━━━ Data lines

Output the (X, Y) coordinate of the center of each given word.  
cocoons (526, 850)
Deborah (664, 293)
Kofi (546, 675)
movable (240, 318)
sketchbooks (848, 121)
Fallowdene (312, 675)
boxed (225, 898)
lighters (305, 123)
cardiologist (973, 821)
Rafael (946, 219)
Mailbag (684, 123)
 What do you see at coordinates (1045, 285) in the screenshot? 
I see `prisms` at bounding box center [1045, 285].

━━━━━━

**Goal of the exercise:**
Gather every line of the records above that contains the string "center", matching case exactly, and copy each such line in full.

**Answer to the problem:**
Output the (X, Y) coordinate of the center of each given word.  
I see `prisms` at bounding box center [1045, 285].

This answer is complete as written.